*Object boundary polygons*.
((
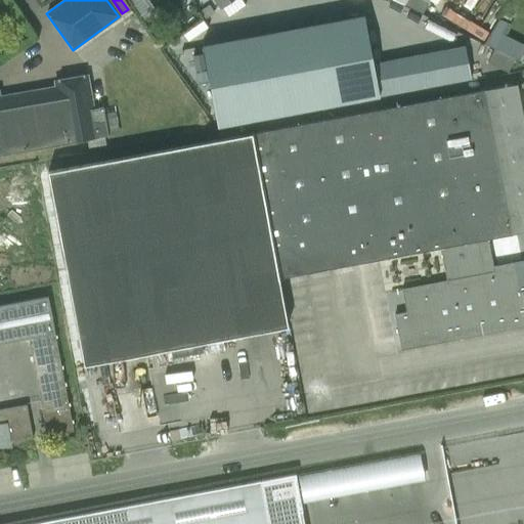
[(214,0),(220,8),(231,0),(214,0)]
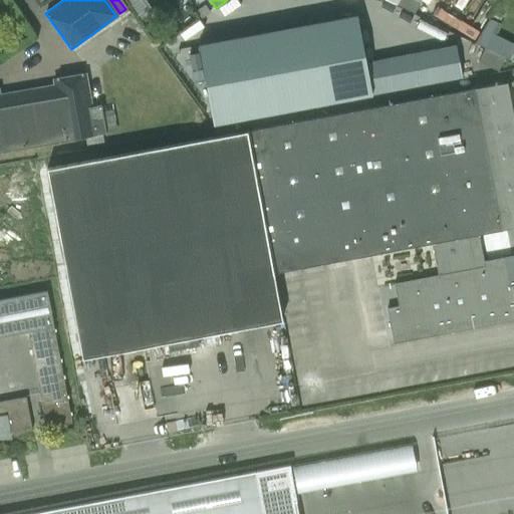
[(439,3),(433,13),(474,39),(480,29),(439,3)]
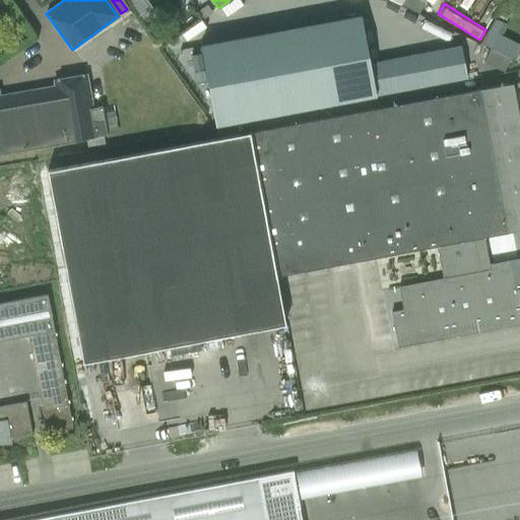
[(448,62),(462,39),(423,15),(408,39),(448,62)]
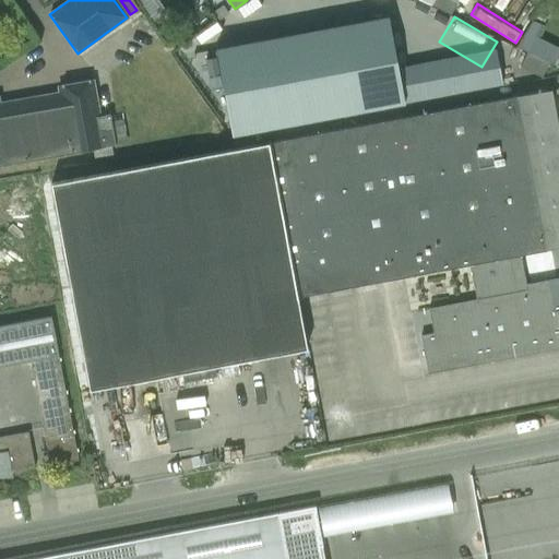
[(215,49),(232,135),(253,131),(404,104),(388,18),(215,49)]
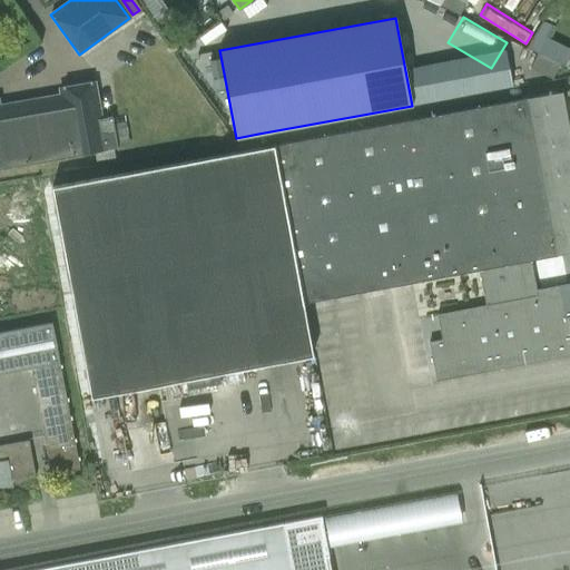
[(100,119),(94,82),(59,89),(60,96),(0,105),(0,168),(117,148),(111,117),(100,119)]
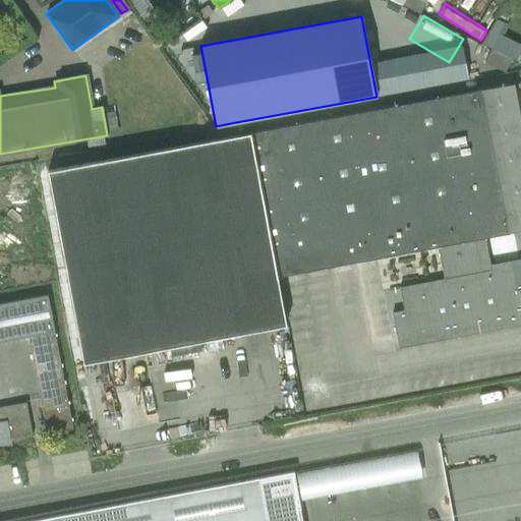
[(251,133),(47,171),(79,343),(82,363),(169,347),(171,357),(200,351),(199,341),(285,326),(276,277),(426,250),(438,248),(444,280),(432,282),(399,288),(403,310),(392,313),(398,349),(446,340),(446,338),(520,324),(520,258),(489,266),(484,239),(509,235),(481,90),(461,93),(251,132),(251,133)]
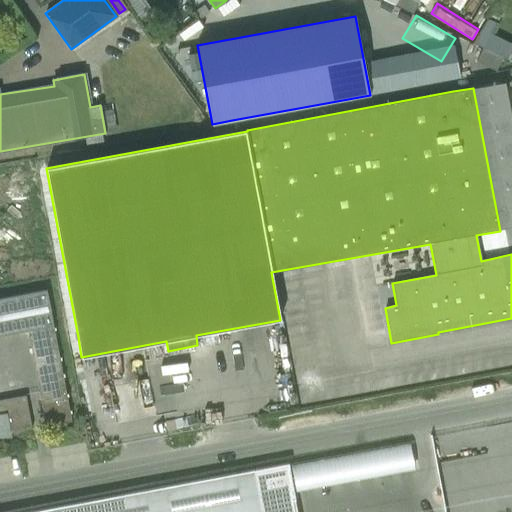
[(71,422),(46,290),(0,299),(0,336),(27,331),(45,427),(71,422)]
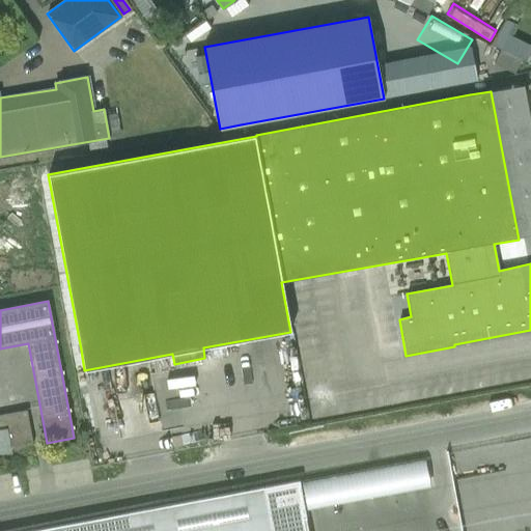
[(32,445),(26,410),(0,415),(0,456),(11,454),(10,449),(32,445)]
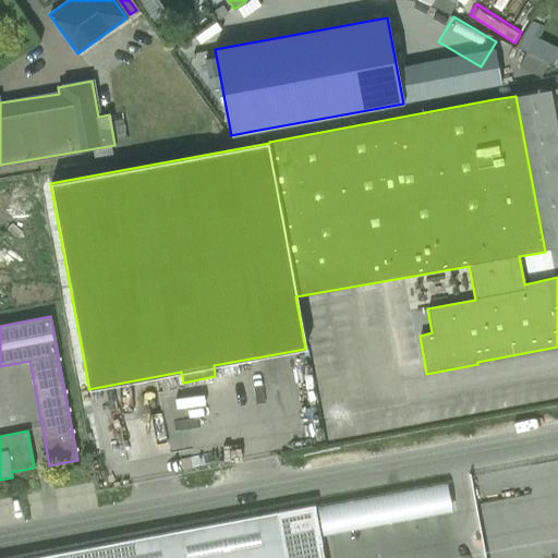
[(28,557),(319,557),(318,545),(320,544),(320,543),(314,506),(28,557)]
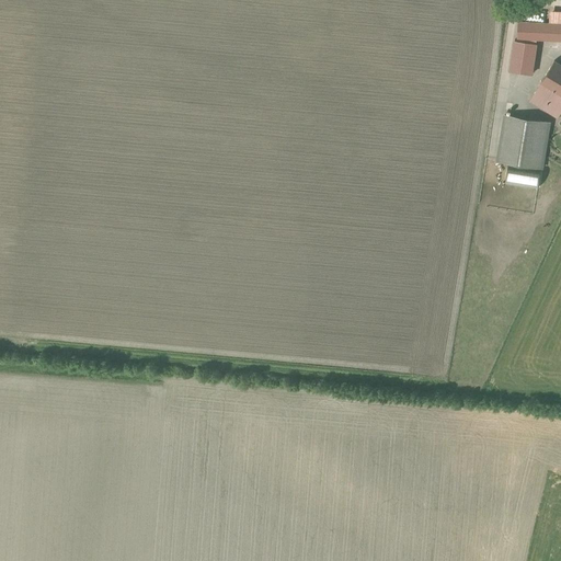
[(560,23),(518,22),(518,38),(538,39),(560,41),(560,23)]
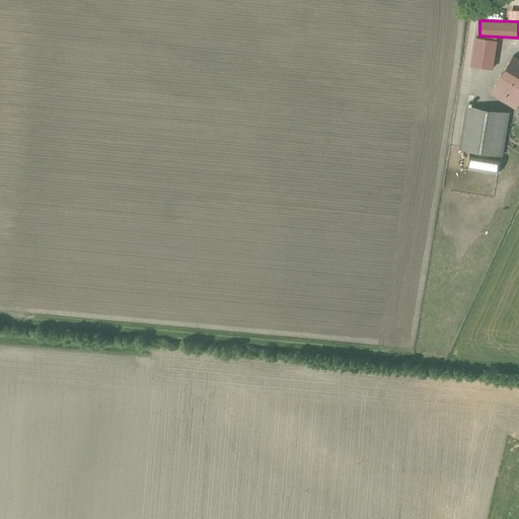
[(498,36),(479,35),(479,38),(476,38),(472,66),(493,69),(498,36)]
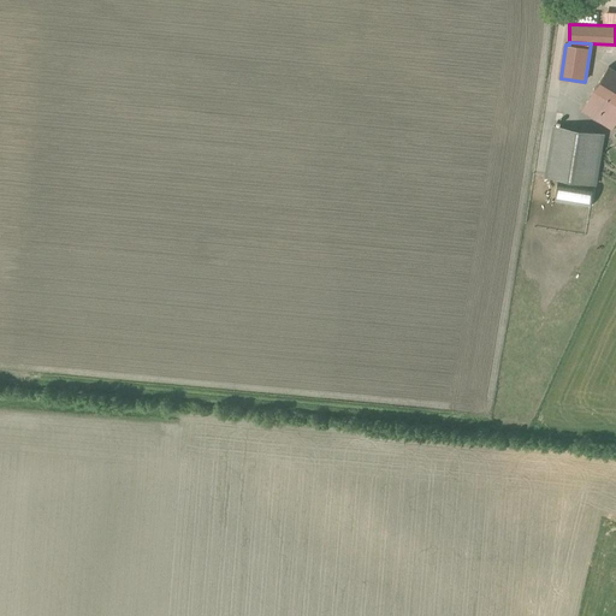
[(615,71),(609,67),(594,92),(615,104),(615,71)]
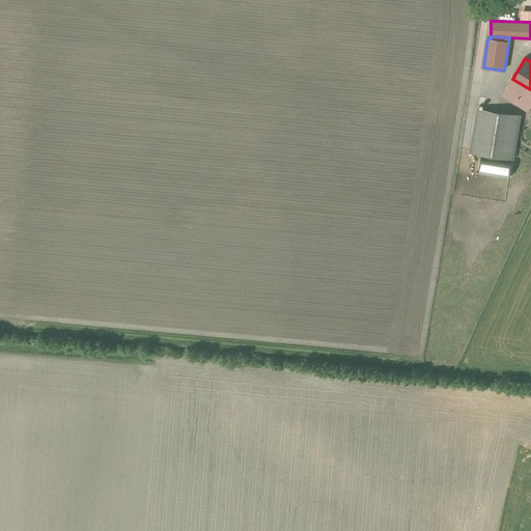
[(530,89),(512,79),(505,91),(530,107),(530,89)]
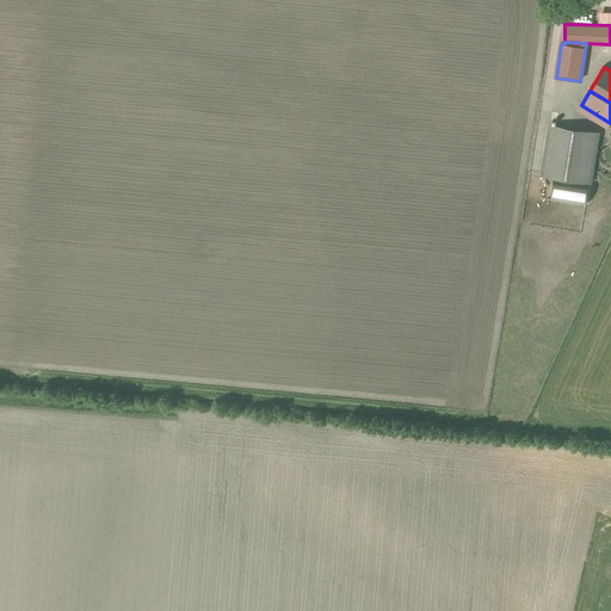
[(599,133),(550,125),(543,176),(591,183),(599,133)]
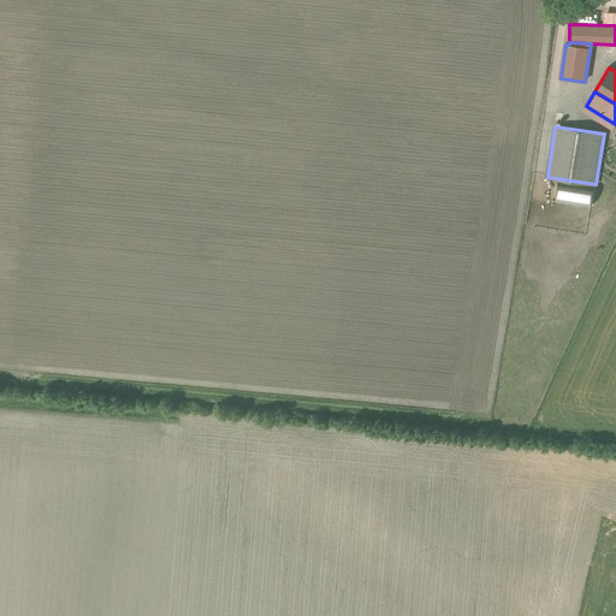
All buildings are outlined.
))
*YOUR INSTRUCTIONS*.
Pictures are to be dropped, and every record is to be copied exactly.

*SOLUTION*.
[(214,0),(220,8),(231,0),(214,0)]
[(439,3),(433,13),(474,39),(480,29),(439,3)]
[(448,62),(462,39),(423,15),(408,39),(448,62)]
[(215,49),(232,135),(253,131),(404,104),(388,18),(215,49)]
[(100,119),(94,82),(59,89),(60,96),(0,105),(0,168),(117,148),(111,117),(100,119)]
[(251,133),(47,171),(79,343),(82,363),(169,347),(171,357),(200,351),(199,341),(285,326),(276,277),(426,250),(438,248),(444,280),(432,282),(399,288),(403,310),(392,313),(398,349),(446,340),(446,338),(520,324),(520,258),(489,266),(484,239),(509,235),(481,90),(461,93),(251,132),(251,133)]
[(71,422),(46,290),(0,299),(0,336),(27,331),(45,427),(71,422)]
[(32,445),(26,410),(0,415),(0,456),(11,454),(10,449),(32,445)]
[(28,557),(319,557),(318,545),(320,544),(320,543),(314,506),(28,557)]
[(560,23),(518,22),(518,38),(538,39),(560,41),(560,23)]
[(498,36),(479,35),(479,38),(476,38),(472,66),(493,69),(498,36)]
[(615,71),(609,67),(594,92),(615,104),(615,71)]
[(530,89),(512,79),(505,91),(530,107),(530,89)]
[(599,133),(550,125),(543,176),(591,183),(599,133)]
All buildings are outlined.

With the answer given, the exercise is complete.